In the entries below, how many lines hold the word "none"? Answer with the number only.

Segment Open

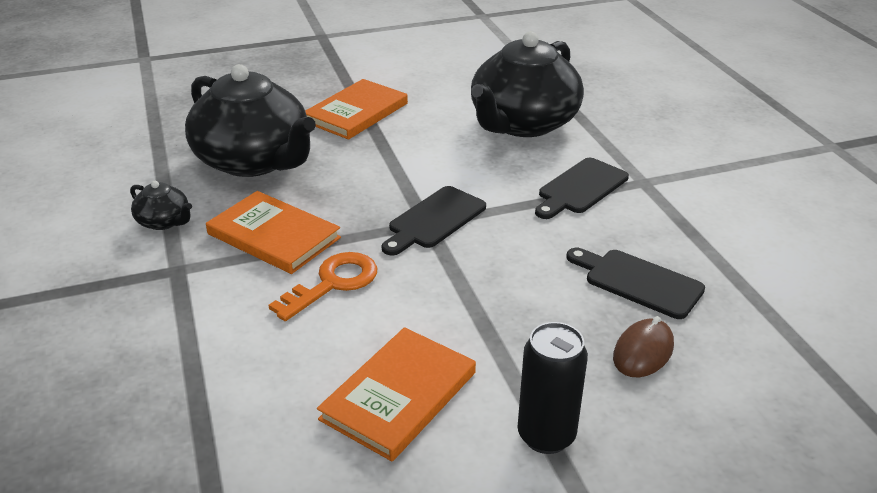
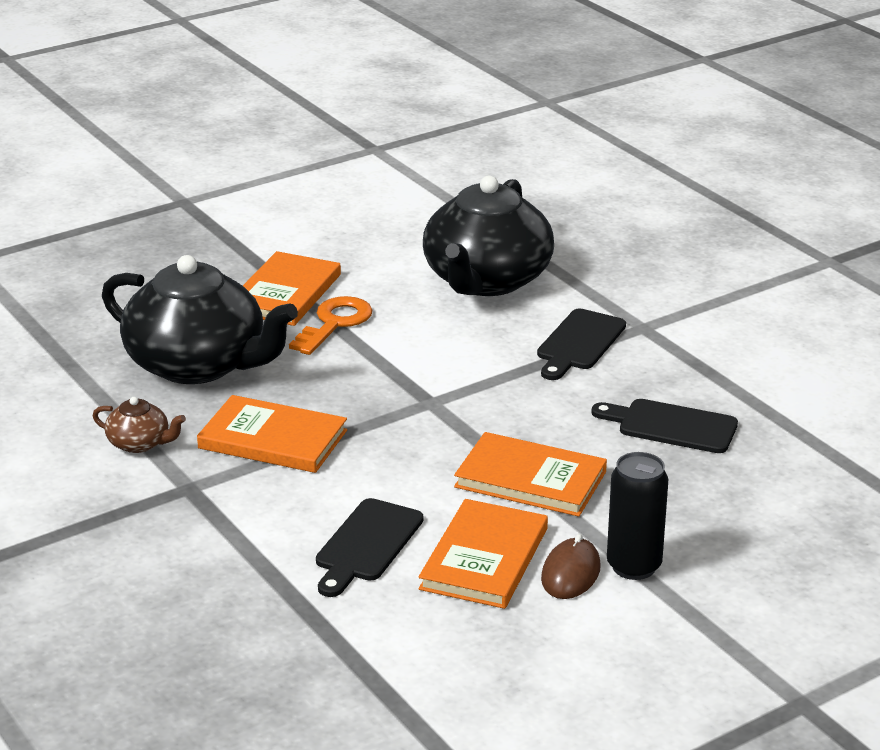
camera: 15 degrees left, 5 degrees down
(164, 221) = (139, 443): black teapot -> brown teapot
(333, 283) = (365, 474): orange key -> orange key (335, 323)
(434, 220) = (438, 398): black cutting board -> black cutting board (367, 544)
(482, 315) = (530, 479): none -> orange book
(643, 351) = (696, 486): brown mouse -> brown mouse (570, 573)

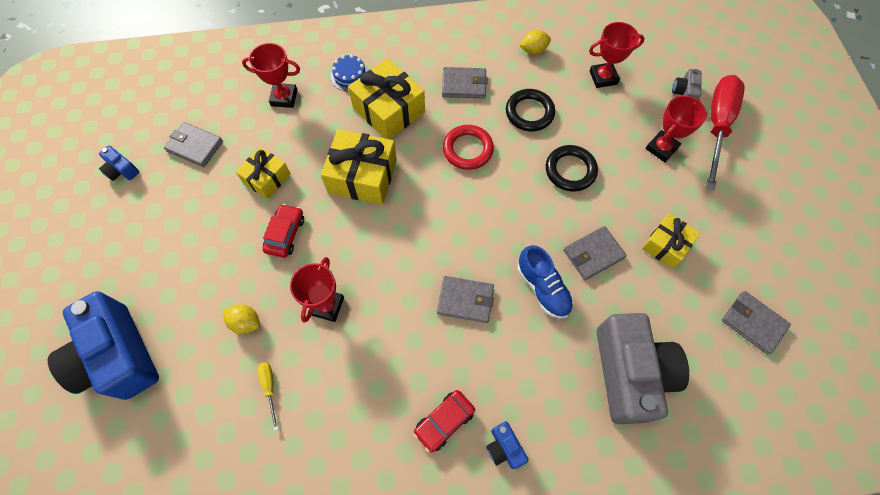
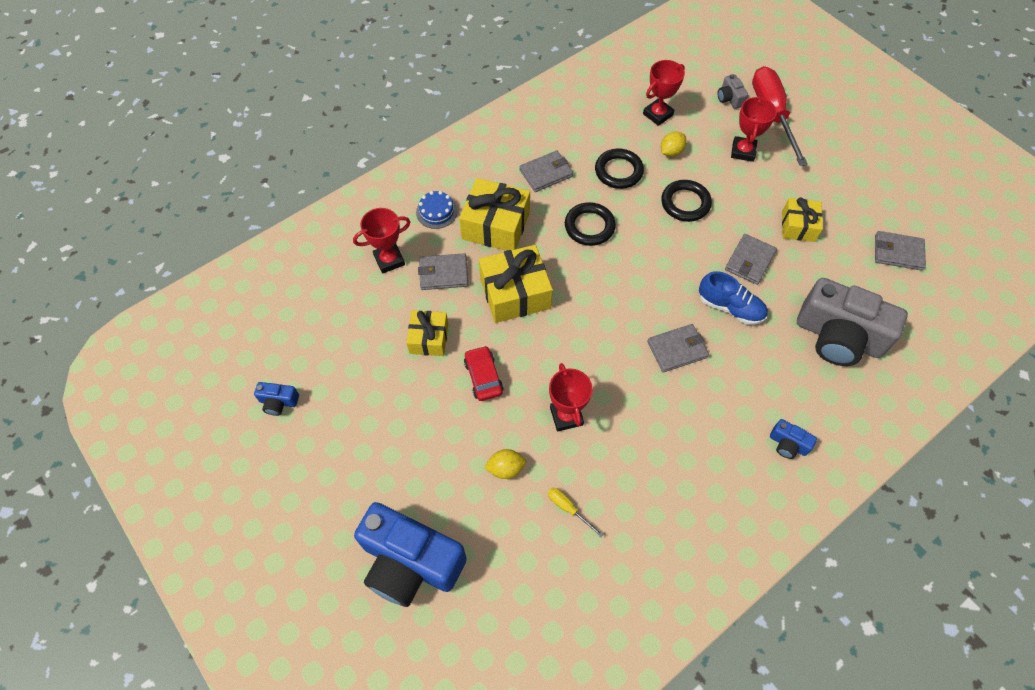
camera: 30 degrees left, 5 degrees down
(195, 146) = (336, 344): grey wallet -> grey wallet (443, 273)
(444, 421) = (729, 451): red car -> none
(467, 149) = (589, 226): red ring -> black ring
(533, 50) = (584, 117): yellow lemon -> yellow lemon (671, 152)
(629, 373) = (838, 336): grey camera -> grey camera turned 150 degrees clockwise

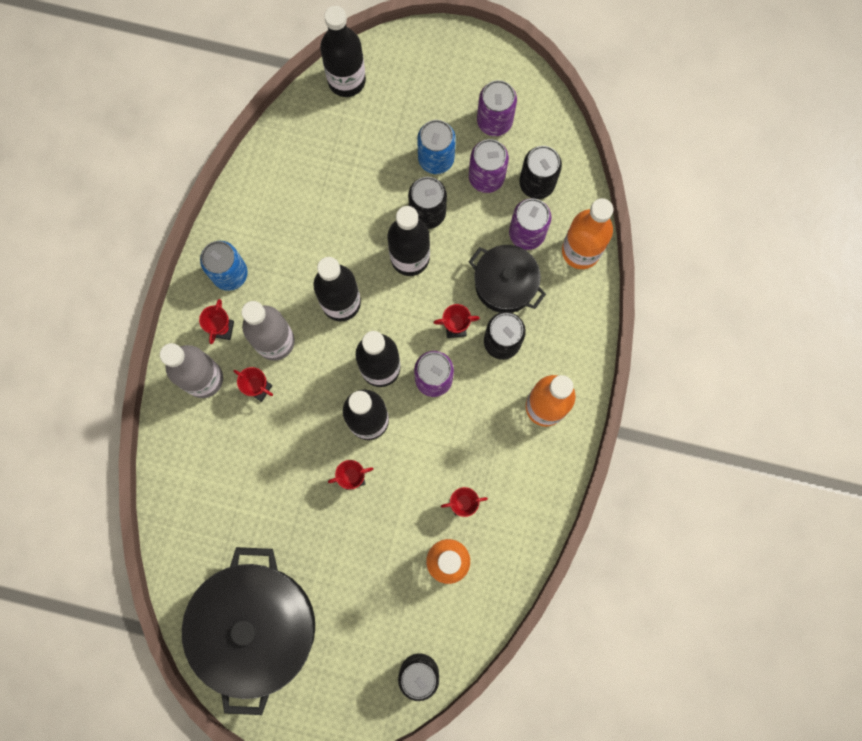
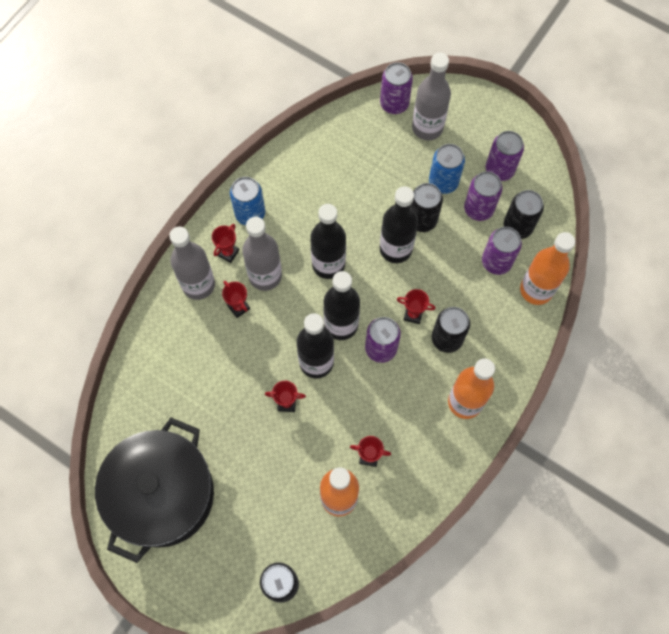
camera: 20 degrees right, 10 degrees down
(346, 80) = (394, 104): black bottle -> purple can
(395, 97) = (427, 128): none -> grey bottle
(505, 284) = (465, 294): black pot -> none

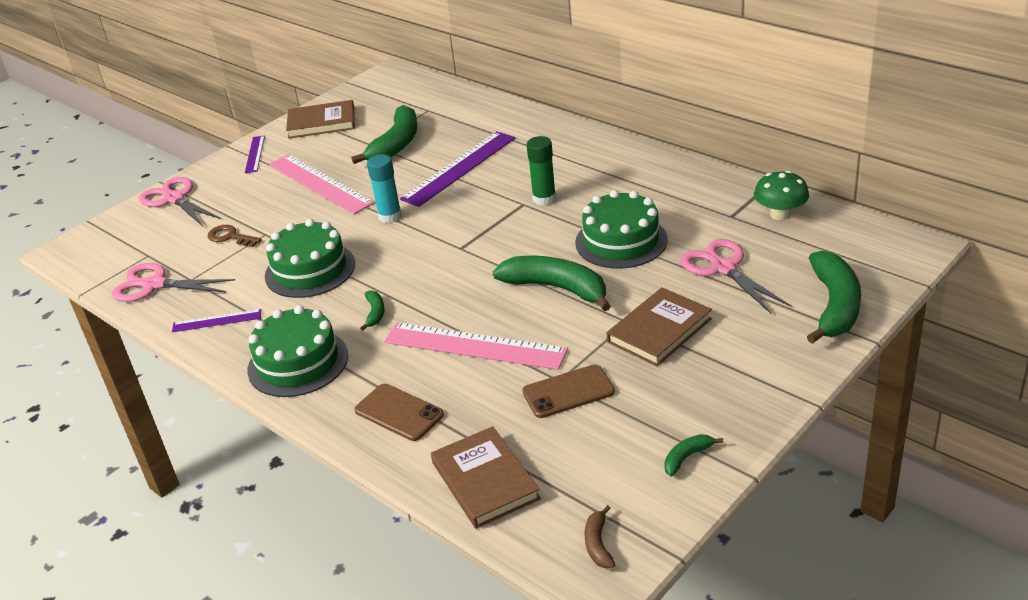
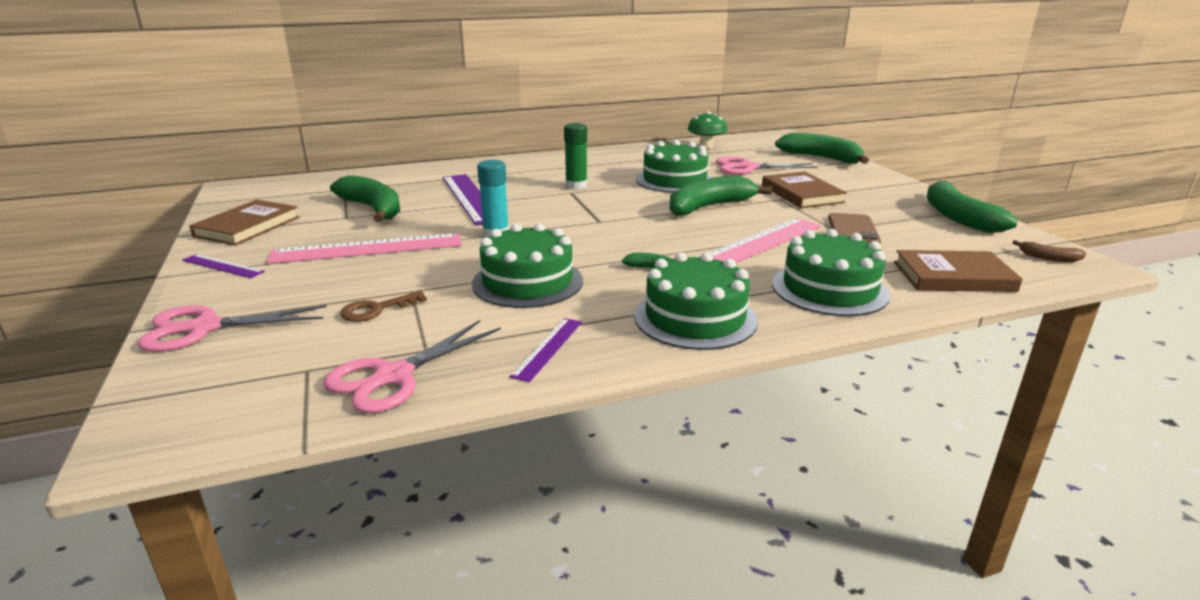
camera: 65 degrees left, 10 degrees down
(399, 413) = (829, 289): brown phone -> green cake
(687, 457) = (957, 217): green banana -> green banana, size x2.21

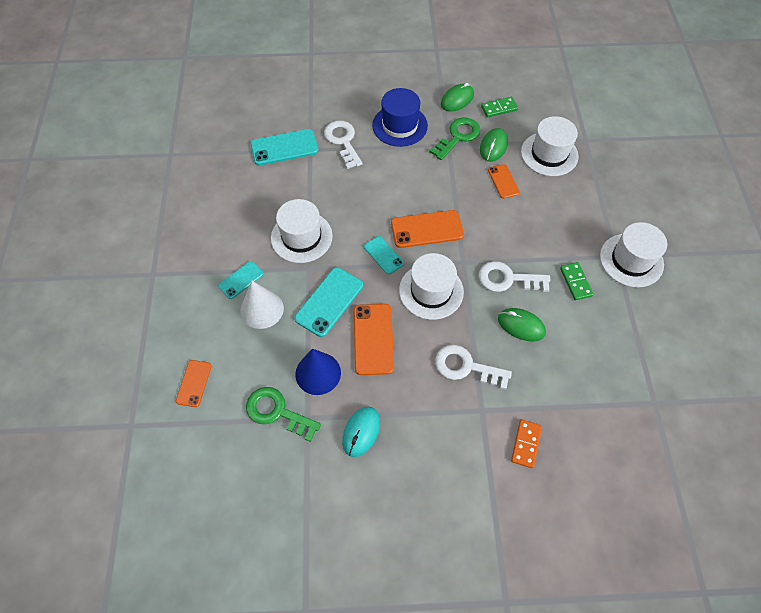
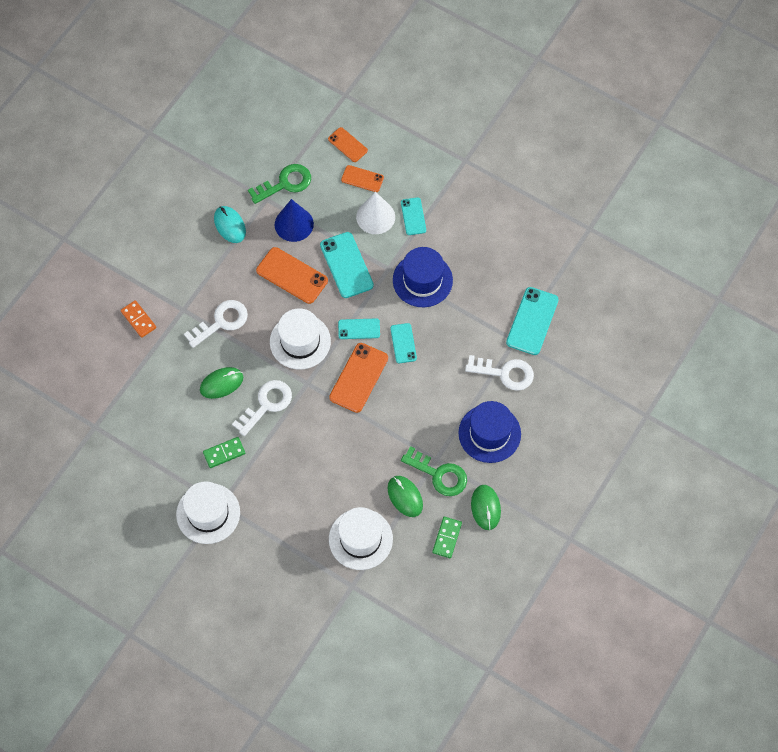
camera: 125 degrees right, 5 degrees up
(301, 237) = (422, 280): white hat -> blue hat
(371, 217) = (403, 343): none -> turquoise phone
(458, 137) = (439, 474): green key -> green key turned 45 degrees counterclockwise
(503, 181) = (361, 475): orange phone -> orange phone (362, 179)
(575, 282) = (224, 453): green domino -> green domino turned 45 degrees counterclockwise

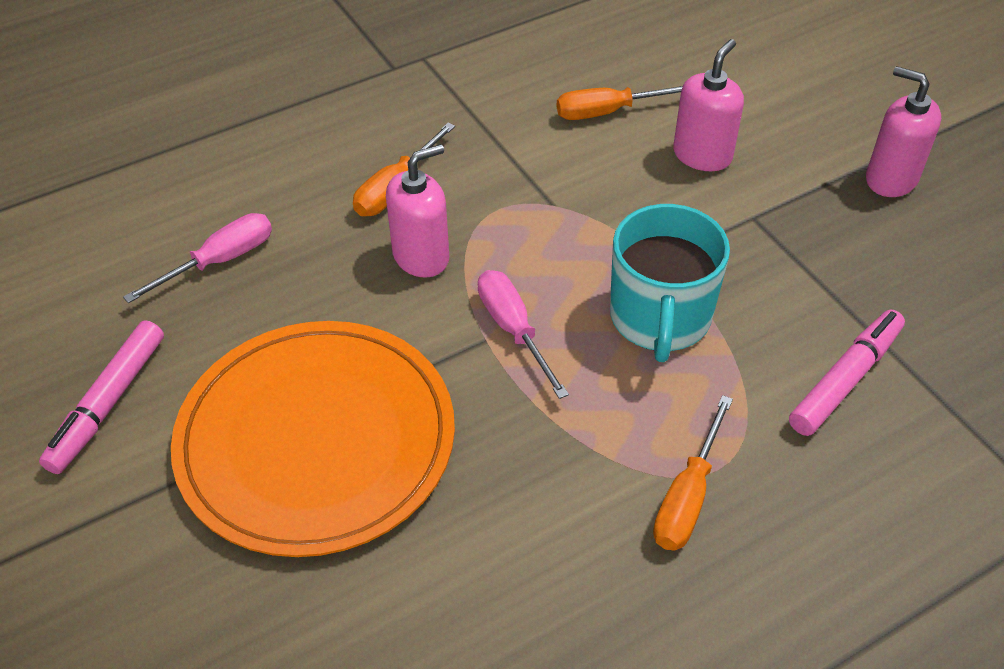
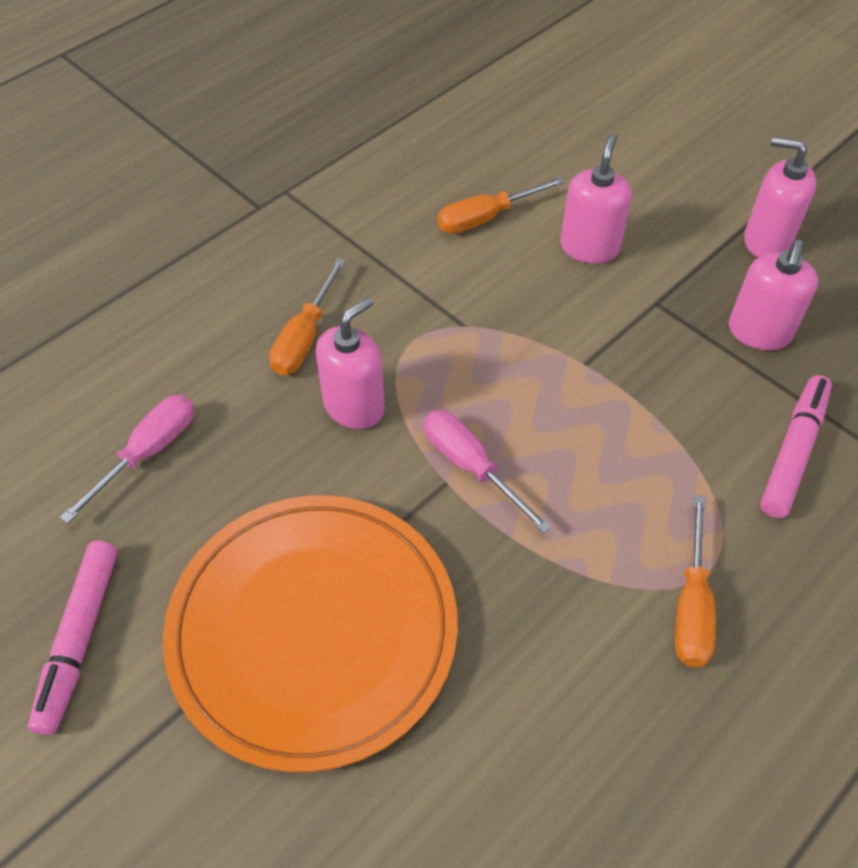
camera: 15 degrees left, 5 degrees up
(660, 318) = (605, 424): turquoise mug -> none
(850, 263) = (759, 332): none -> pink soap dispenser

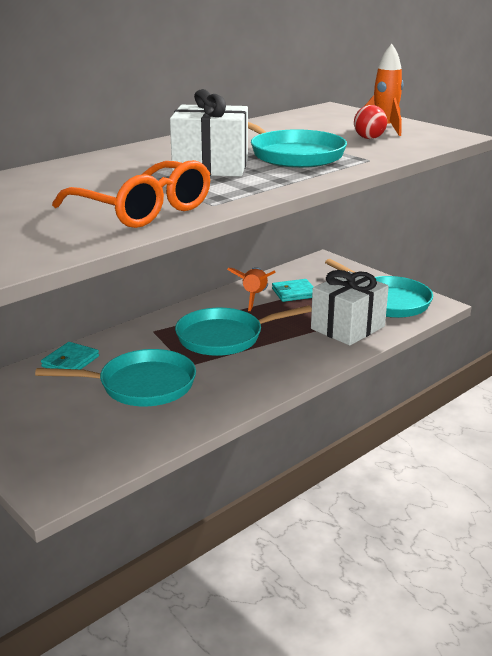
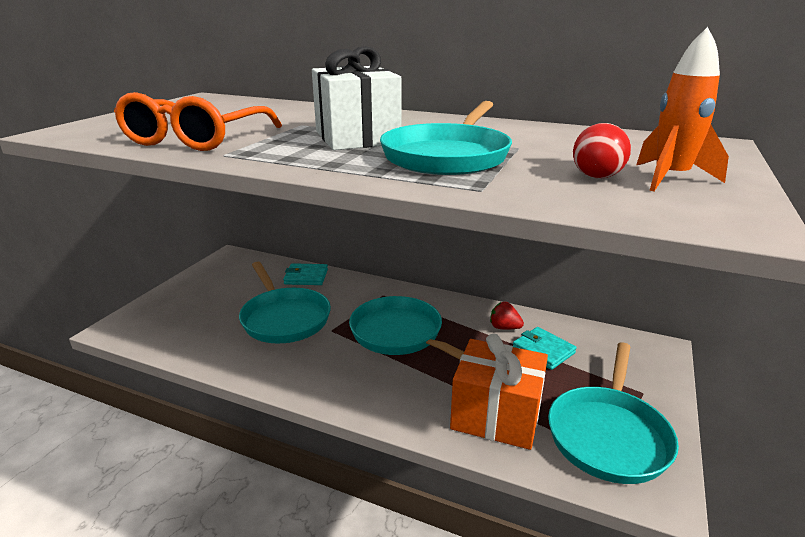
camera: 65 degrees right, 0 degrees up
(254, 297) = (504, 327): orange rocket -> red strawberry
(347, 327) = (496, 415): white gift -> orange gift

Segment Closed

▶ **Answer space**: 7